## Exercise brief
Write out, word for word, the first line of the data below and every line after it through the one containing "U220: buffer 74HC125".

Recorded data
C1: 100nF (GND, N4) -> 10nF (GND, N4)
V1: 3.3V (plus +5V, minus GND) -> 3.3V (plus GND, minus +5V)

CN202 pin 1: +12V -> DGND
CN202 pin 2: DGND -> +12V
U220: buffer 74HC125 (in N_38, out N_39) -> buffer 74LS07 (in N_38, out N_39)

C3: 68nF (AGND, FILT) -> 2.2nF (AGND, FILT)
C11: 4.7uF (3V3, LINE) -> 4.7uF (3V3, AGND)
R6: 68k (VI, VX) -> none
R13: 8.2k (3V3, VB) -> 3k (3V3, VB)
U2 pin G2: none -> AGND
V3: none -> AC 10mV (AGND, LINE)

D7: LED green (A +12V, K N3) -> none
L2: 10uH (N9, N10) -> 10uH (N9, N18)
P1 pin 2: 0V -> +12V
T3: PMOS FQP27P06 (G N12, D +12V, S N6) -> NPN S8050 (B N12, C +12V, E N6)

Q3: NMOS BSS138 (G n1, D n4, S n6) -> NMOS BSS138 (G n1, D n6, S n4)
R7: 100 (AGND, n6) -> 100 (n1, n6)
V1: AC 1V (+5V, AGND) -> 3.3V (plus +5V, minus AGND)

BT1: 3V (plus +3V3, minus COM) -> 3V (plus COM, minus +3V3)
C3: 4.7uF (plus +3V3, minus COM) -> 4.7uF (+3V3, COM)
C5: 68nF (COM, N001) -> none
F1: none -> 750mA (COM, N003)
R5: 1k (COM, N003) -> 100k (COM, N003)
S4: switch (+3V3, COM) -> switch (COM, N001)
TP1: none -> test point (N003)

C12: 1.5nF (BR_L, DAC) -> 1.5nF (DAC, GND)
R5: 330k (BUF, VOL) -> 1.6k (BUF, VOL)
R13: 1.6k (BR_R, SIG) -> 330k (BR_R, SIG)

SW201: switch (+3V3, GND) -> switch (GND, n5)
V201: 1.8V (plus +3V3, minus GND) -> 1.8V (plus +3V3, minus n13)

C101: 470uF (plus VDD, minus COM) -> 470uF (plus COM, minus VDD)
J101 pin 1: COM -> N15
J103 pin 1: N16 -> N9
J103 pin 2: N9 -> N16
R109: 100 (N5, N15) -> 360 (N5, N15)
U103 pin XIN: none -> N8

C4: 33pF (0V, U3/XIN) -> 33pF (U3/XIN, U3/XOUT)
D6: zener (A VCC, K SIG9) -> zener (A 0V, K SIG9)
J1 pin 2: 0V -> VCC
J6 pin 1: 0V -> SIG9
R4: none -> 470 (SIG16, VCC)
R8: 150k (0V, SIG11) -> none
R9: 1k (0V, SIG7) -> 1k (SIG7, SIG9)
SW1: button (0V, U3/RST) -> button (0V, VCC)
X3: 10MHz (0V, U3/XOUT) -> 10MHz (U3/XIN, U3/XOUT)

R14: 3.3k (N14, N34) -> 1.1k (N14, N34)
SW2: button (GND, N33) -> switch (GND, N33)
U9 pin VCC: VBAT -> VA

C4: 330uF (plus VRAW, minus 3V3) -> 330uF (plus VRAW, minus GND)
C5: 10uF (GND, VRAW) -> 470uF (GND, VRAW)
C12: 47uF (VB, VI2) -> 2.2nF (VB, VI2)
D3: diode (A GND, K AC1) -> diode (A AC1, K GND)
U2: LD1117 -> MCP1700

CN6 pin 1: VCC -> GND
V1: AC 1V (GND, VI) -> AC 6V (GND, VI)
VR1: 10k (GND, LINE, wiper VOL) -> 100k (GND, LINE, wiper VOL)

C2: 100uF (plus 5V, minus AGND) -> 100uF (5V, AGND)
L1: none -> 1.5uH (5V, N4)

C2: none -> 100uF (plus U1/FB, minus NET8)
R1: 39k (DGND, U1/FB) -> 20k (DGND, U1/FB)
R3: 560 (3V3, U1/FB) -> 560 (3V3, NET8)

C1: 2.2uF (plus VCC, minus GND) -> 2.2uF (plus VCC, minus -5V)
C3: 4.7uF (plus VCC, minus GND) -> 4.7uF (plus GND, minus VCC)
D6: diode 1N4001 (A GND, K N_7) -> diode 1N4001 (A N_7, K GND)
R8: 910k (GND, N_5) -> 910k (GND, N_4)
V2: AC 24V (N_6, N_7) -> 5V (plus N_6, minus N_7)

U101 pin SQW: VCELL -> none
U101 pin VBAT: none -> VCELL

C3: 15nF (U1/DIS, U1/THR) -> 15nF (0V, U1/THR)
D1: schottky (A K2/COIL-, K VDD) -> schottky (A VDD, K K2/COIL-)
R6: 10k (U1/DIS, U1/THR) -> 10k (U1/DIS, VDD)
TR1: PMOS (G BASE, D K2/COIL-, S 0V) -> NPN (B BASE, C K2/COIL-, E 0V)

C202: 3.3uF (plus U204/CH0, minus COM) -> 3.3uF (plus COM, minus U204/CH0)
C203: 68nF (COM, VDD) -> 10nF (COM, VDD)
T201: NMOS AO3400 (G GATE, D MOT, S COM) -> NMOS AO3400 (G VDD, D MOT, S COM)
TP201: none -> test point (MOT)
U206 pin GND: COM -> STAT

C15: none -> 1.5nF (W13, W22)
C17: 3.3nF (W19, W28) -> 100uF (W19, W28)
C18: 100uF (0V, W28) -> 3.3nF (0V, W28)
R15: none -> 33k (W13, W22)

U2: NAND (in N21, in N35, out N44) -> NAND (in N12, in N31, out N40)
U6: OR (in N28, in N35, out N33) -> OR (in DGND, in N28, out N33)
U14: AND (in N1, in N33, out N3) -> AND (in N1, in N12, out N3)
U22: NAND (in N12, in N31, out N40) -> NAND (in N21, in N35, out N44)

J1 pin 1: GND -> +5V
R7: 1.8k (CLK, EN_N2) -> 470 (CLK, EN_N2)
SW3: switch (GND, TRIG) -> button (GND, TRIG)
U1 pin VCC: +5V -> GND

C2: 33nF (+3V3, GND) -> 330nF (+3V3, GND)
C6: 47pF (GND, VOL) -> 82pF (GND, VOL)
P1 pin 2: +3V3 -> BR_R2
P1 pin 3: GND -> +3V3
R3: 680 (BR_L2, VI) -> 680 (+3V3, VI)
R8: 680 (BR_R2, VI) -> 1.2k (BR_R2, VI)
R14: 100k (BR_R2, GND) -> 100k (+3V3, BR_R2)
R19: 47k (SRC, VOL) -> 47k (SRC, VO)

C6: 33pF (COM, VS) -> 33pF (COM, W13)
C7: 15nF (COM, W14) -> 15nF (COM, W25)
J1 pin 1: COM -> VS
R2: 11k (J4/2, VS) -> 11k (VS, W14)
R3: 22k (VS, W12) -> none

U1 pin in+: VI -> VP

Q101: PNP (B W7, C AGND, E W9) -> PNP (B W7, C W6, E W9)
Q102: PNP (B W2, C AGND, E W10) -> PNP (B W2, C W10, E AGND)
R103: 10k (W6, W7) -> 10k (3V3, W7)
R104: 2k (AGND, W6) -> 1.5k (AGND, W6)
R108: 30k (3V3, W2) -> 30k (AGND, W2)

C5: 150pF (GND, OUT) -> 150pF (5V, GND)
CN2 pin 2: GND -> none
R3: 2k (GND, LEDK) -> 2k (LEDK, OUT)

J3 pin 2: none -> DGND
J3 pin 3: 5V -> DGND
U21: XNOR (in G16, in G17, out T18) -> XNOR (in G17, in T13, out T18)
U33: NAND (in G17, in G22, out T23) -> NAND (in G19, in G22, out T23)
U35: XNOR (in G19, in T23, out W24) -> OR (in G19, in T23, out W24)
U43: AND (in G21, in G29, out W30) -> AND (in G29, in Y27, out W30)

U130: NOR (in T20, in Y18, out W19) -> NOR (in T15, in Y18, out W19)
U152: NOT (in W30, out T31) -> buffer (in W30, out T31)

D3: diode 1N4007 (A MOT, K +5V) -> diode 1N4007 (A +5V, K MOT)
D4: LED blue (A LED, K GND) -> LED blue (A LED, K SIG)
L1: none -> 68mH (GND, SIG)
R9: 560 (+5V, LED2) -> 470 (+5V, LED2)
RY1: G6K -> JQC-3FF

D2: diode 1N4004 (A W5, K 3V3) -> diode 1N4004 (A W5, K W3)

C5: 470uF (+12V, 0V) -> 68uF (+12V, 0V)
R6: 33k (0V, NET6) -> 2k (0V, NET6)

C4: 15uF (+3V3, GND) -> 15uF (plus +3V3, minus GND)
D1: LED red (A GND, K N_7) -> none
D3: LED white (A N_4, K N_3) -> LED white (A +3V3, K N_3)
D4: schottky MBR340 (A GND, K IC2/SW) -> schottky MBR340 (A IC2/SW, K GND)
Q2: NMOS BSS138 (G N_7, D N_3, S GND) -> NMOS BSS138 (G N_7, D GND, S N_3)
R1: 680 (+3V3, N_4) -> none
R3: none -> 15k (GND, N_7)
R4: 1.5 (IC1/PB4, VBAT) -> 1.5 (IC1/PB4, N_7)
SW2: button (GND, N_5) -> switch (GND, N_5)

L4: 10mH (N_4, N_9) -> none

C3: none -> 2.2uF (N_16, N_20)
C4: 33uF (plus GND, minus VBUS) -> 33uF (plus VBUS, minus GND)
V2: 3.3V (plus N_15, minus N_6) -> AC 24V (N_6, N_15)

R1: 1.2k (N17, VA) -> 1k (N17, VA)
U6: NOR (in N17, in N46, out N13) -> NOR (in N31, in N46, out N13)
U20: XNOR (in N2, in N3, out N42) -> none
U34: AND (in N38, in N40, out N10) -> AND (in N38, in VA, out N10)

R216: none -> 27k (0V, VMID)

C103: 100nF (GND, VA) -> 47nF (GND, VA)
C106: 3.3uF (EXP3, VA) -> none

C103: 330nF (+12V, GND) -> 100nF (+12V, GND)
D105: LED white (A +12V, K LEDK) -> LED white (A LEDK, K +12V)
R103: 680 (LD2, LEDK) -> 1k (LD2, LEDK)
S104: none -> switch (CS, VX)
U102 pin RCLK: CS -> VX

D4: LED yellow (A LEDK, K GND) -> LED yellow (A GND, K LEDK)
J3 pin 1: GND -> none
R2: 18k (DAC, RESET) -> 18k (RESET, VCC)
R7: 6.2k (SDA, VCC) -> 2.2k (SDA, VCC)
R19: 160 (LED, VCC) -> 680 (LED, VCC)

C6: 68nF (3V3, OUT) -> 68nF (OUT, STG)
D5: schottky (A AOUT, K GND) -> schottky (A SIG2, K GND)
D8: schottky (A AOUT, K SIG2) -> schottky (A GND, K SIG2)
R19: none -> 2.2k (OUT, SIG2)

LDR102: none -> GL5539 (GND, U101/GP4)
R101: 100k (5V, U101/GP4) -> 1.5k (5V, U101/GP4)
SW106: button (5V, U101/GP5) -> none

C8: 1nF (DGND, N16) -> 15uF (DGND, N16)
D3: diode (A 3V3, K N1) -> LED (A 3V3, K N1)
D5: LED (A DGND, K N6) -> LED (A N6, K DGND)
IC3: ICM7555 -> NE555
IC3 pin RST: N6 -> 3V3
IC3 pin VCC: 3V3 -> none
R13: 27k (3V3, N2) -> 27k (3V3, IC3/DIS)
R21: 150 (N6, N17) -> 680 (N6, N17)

## Written answer
C1: 100nF (GND, N4) -> 10nF (GND, N4)
V1: 3.3V (plus +5V, minus GND) -> 3.3V (plus GND, minus +5V)

CN202 pin 1: +12V -> DGND
CN202 pin 2: DGND -> +12V
U220: buffer 74HC125 (in N_38, out N_39) -> buffer 74LS07 (in N_38, out N_39)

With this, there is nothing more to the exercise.